| INSTRUCTIONS FOR THE TASK |
All entries below are to be copied precisely as they appear.

| INFORMATION |
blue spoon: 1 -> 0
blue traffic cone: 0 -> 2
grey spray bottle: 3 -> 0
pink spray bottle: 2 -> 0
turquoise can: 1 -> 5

| RESPONSE BELOW |
blue spoon: 1 -> 0
blue traffic cone: 0 -> 2
grey spray bottle: 3 -> 0
pink spray bottle: 2 -> 0
turquoise can: 1 -> 5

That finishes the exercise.